> _WORK INSTRUCTION_
Search the data for the word "ruler" and copy every line that contains it.

> _MATERIAL FOR THE TASK_
'''

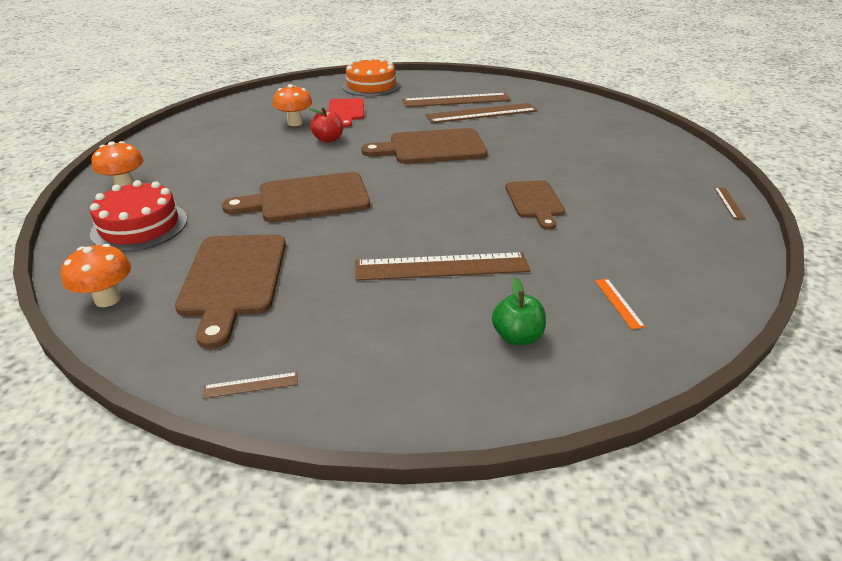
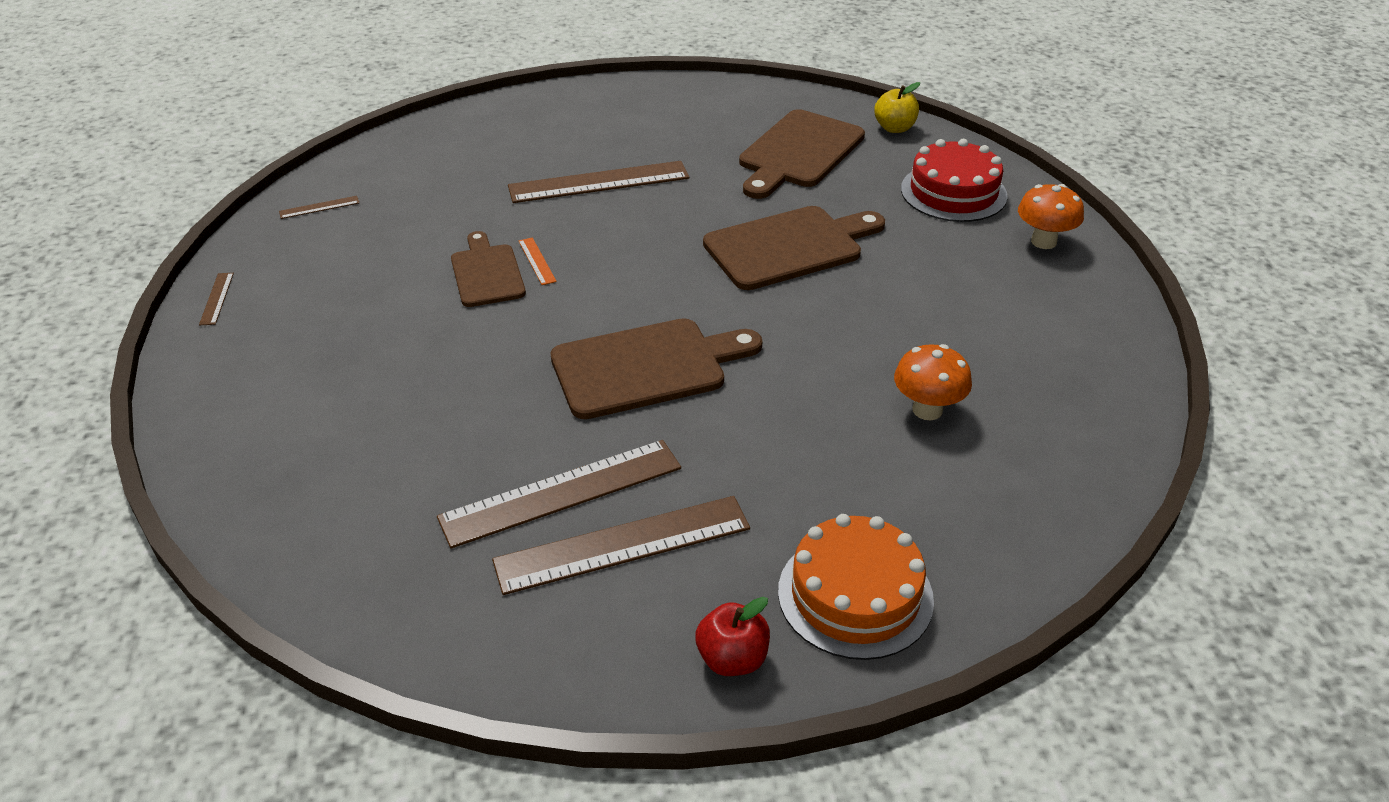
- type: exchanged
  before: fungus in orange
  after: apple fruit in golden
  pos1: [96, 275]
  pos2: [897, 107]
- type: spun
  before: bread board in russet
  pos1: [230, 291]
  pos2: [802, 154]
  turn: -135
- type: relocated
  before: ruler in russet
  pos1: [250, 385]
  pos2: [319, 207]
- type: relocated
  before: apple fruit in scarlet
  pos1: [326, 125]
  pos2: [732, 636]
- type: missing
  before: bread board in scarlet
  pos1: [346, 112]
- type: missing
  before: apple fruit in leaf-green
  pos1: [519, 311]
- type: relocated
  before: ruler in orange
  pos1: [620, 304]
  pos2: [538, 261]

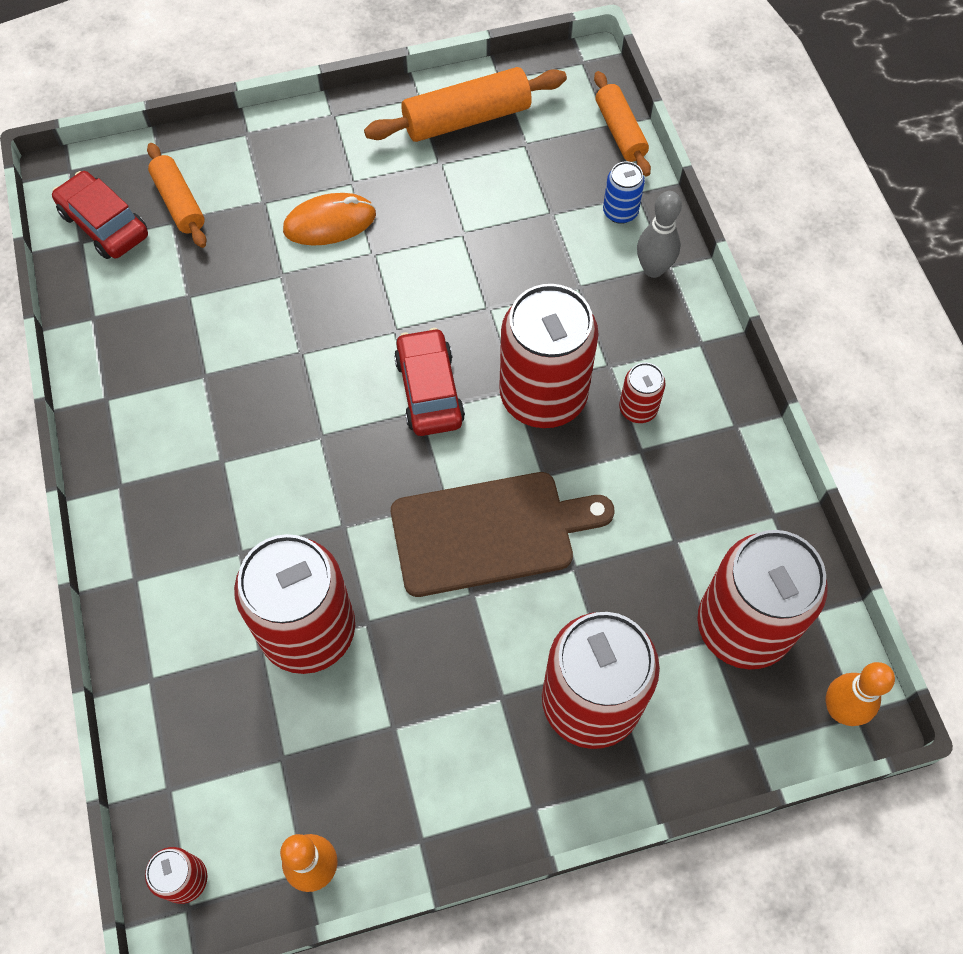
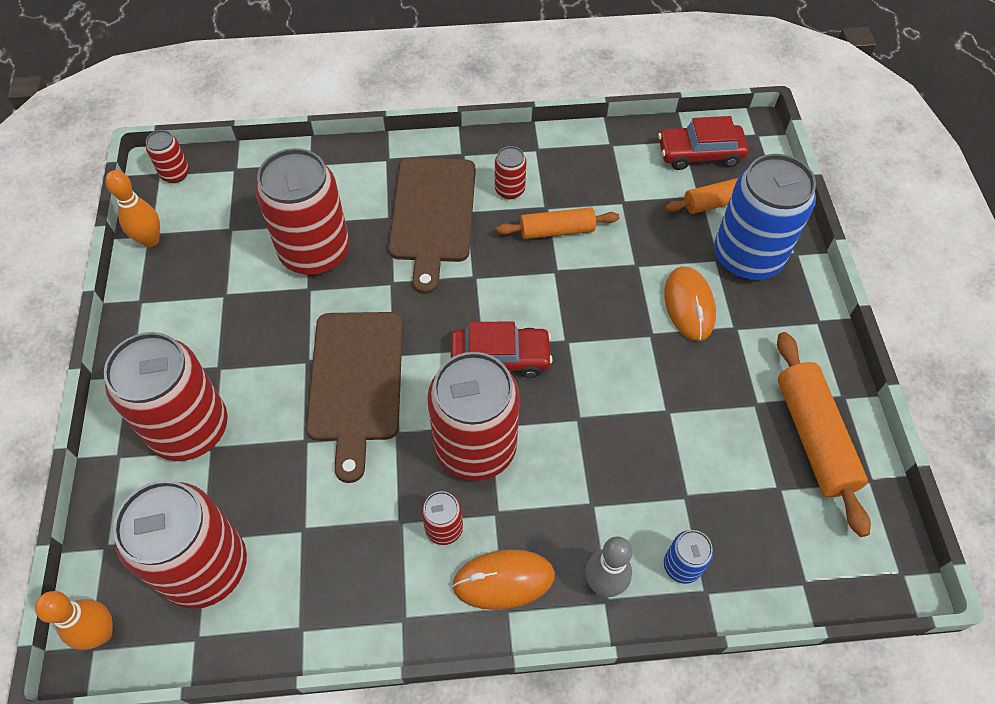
- type: spun
  before: car in scarlet
  pos1: [100, 215]
  pos2: [703, 143]
  turn: -150
- type: relocated
  before: rolling pin in orange
  pos1: [622, 123]
  pos2: [557, 223]
- type: appeared
  after: bread board in russet
  pos2: [432, 226]
- type: appeared
  after: PC mouse in orange
  pos2: [503, 579]
- type: appeared
  after: can in scarlet
  pos2: [511, 172]
- type: appeared
  after: can in cobalt
  pos2: [765, 217]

'''

> _SOLVED EXERCISE_
  before: ruler in russet
  before: ruler in orange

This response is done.